● WHAT YOU HAVE TO DO:
Please return only the lines from the one with "TEMP pin OUT: RX -> TX" through the final line of the data, unchanged, with pictures omitted.

-------------------------

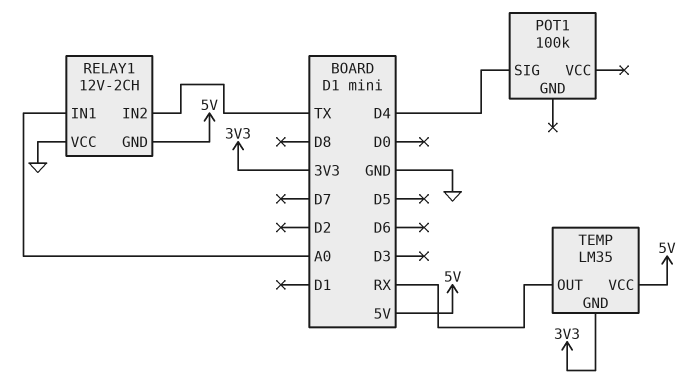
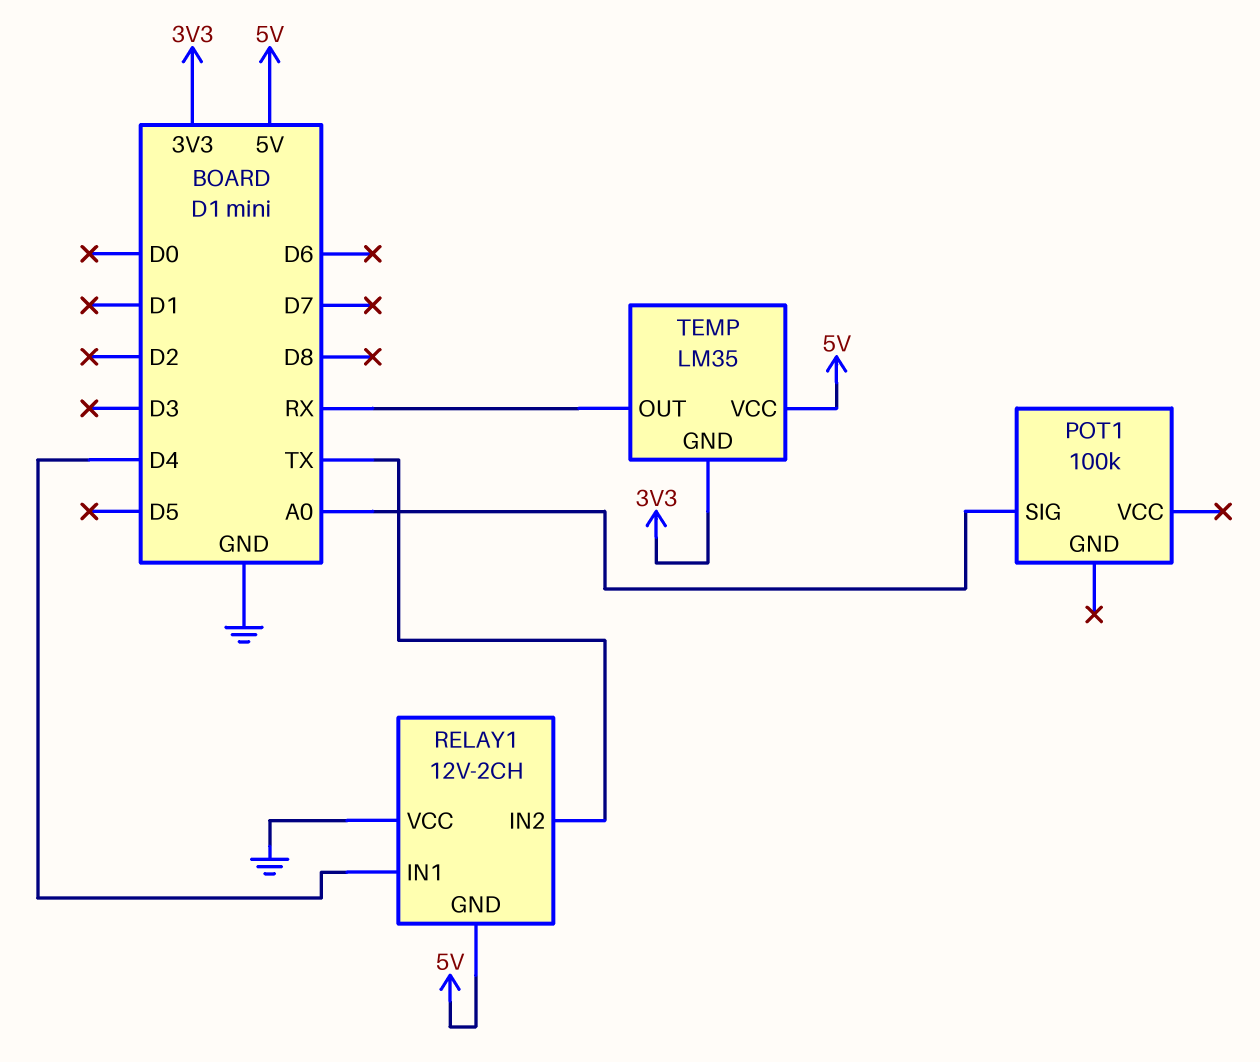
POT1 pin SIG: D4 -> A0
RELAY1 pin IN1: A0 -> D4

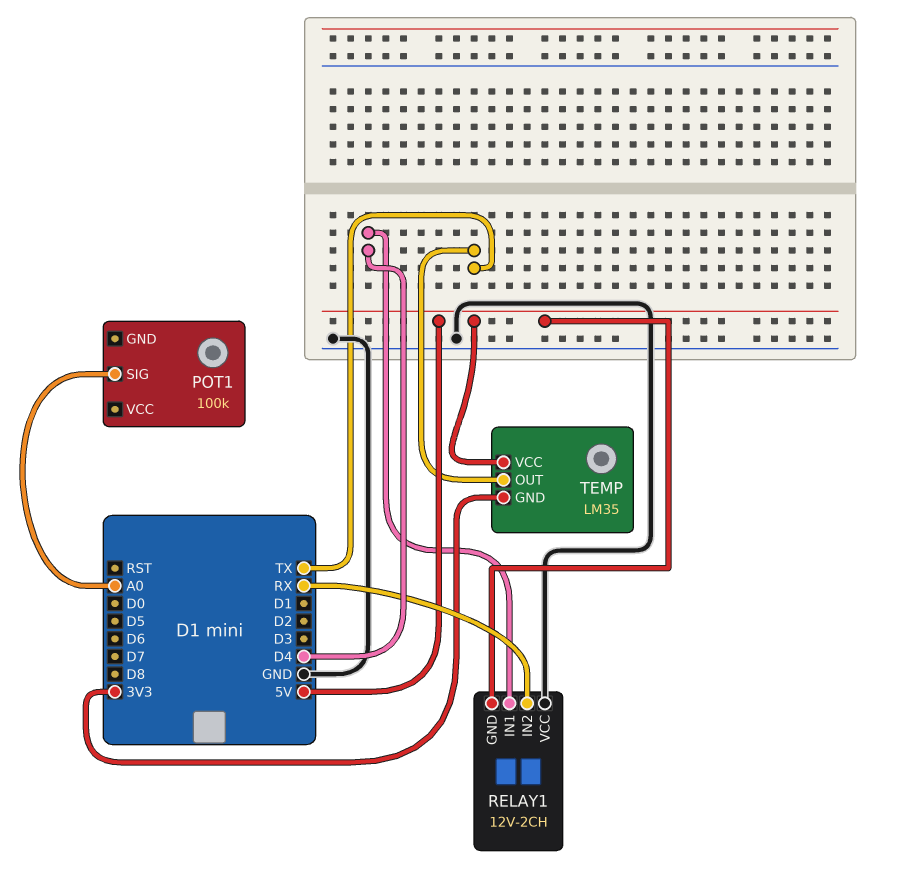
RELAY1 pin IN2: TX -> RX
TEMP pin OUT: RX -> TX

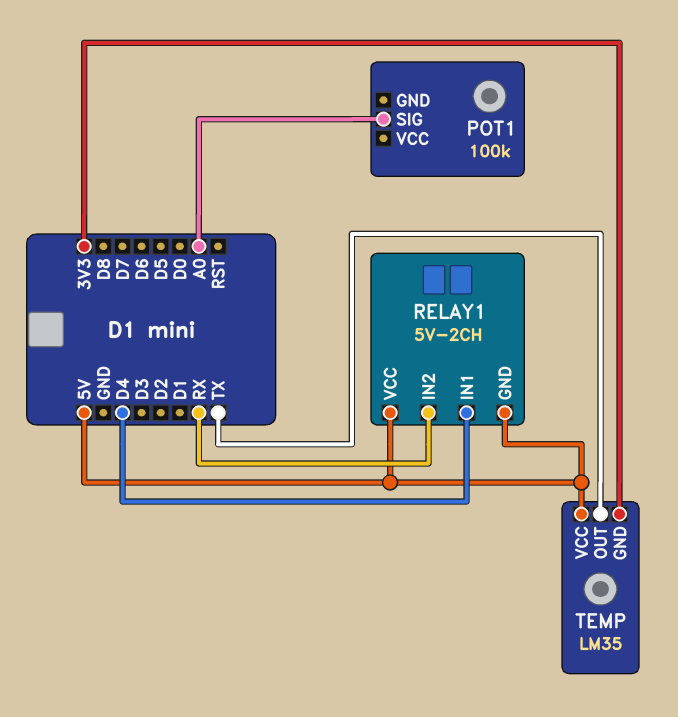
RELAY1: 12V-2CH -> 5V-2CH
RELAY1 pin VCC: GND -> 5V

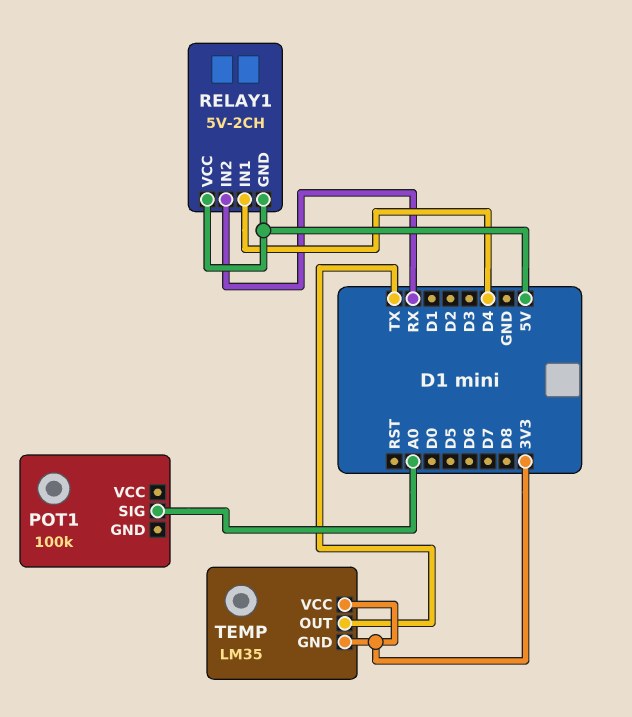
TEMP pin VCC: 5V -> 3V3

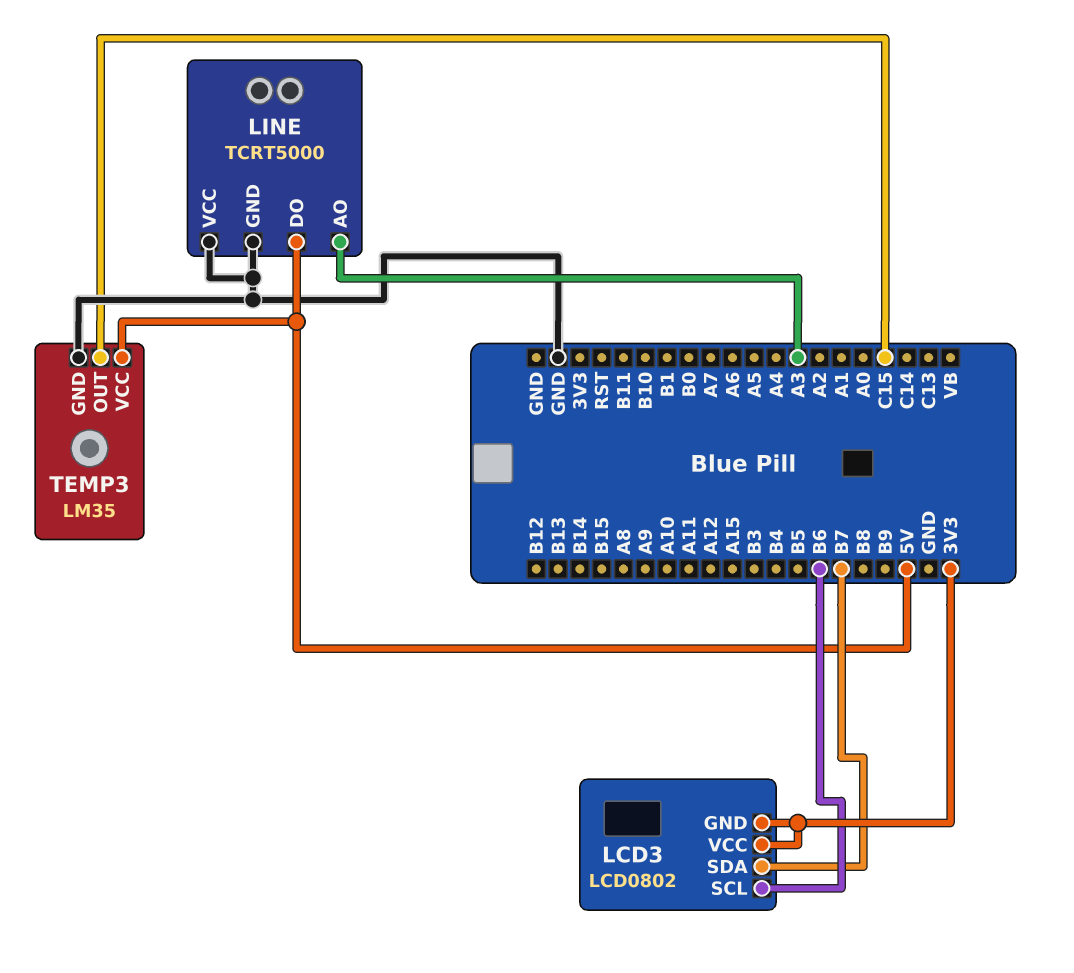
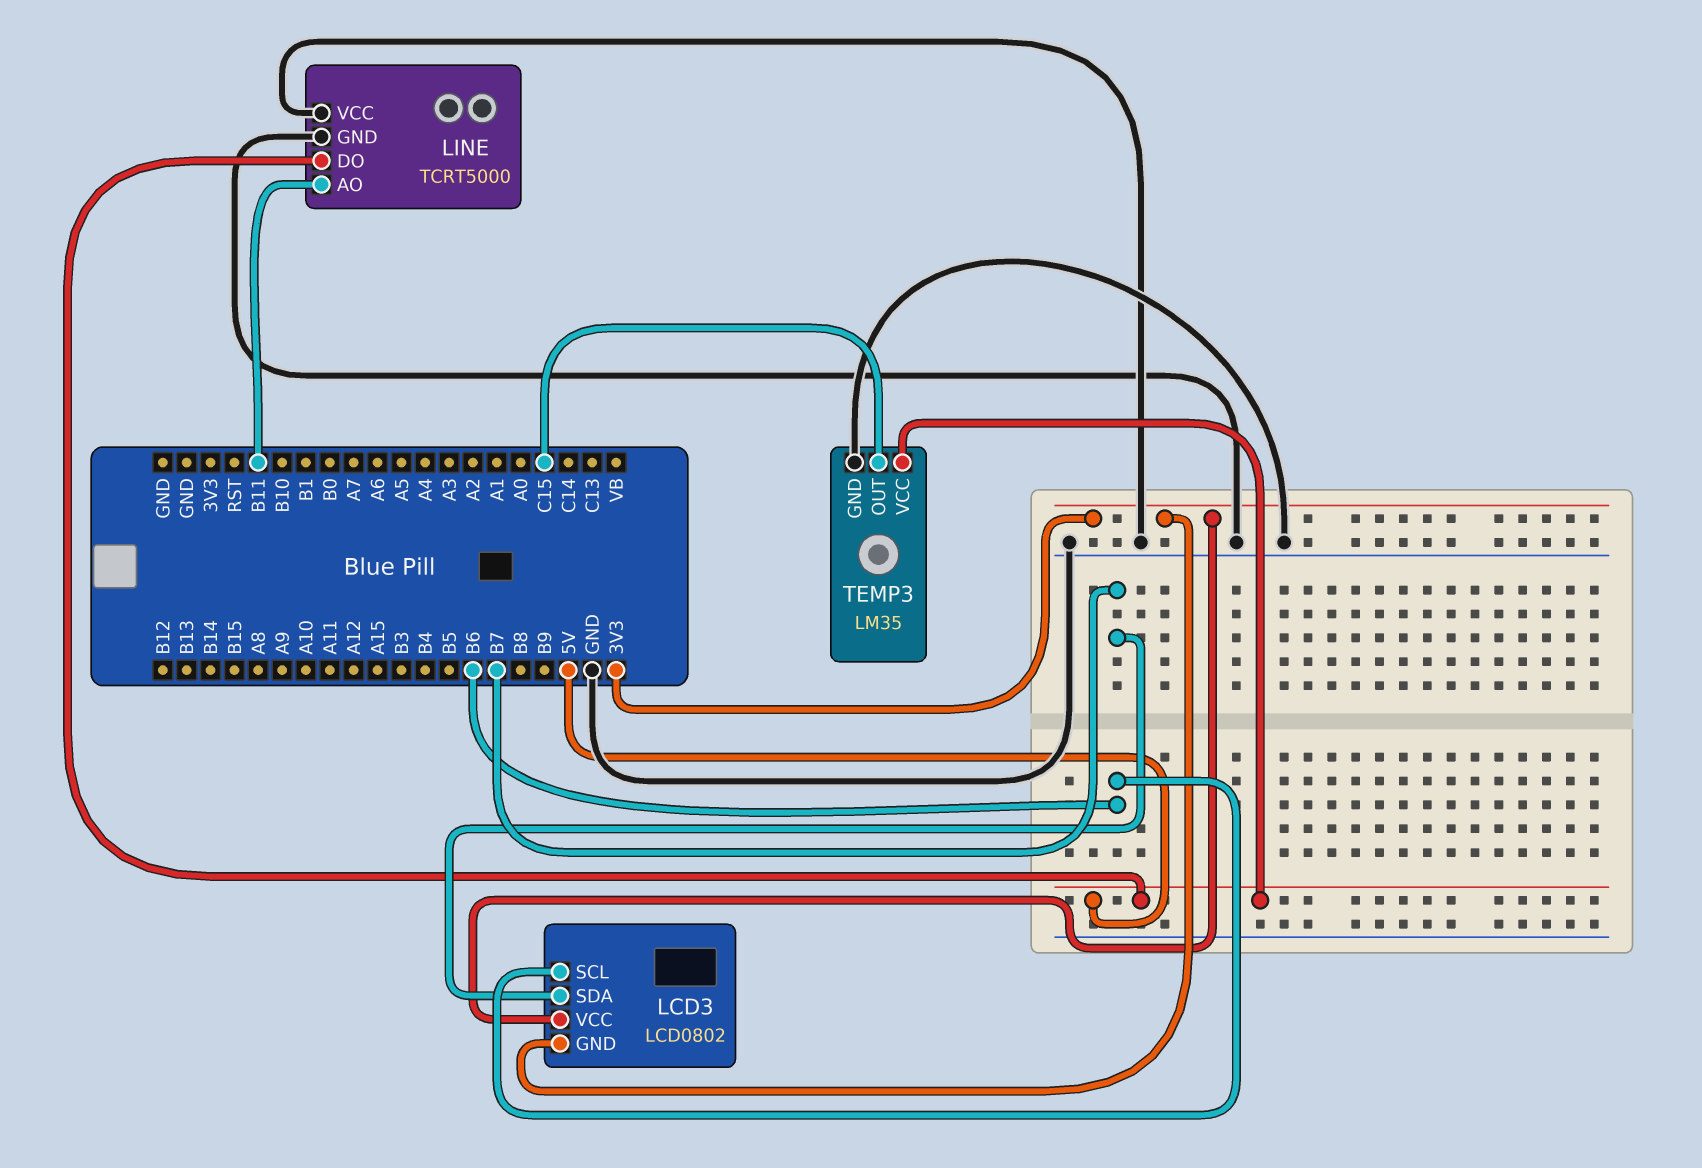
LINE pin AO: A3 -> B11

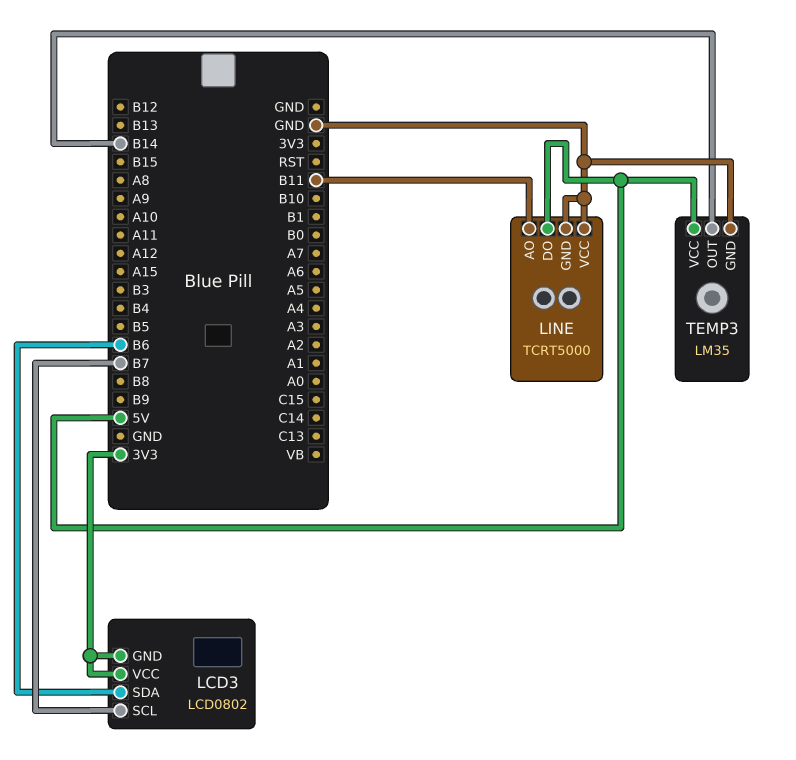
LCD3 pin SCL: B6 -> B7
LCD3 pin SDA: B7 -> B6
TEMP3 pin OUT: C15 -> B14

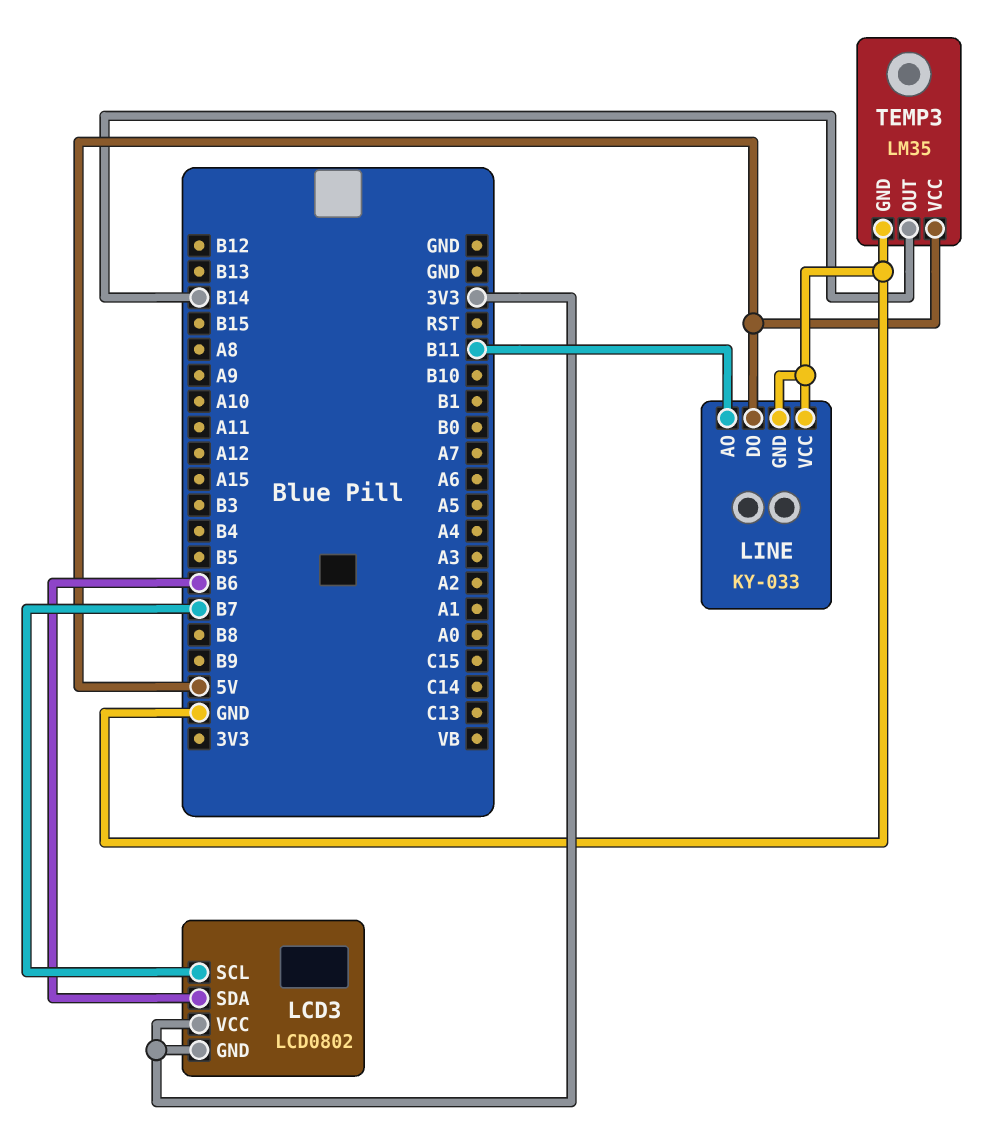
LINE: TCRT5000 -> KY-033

-------------------------

● COMPLETED EXERCISE:
TEMP pin OUT: RX -> TX

RELAY1: 12V-2CH -> 5V-2CH
RELAY1 pin VCC: GND -> 5V

TEMP pin VCC: 5V -> 3V3

LINE pin AO: A3 -> B11

LCD3 pin SCL: B6 -> B7
LCD3 pin SDA: B7 -> B6
TEMP3 pin OUT: C15 -> B14

LINE: TCRT5000 -> KY-033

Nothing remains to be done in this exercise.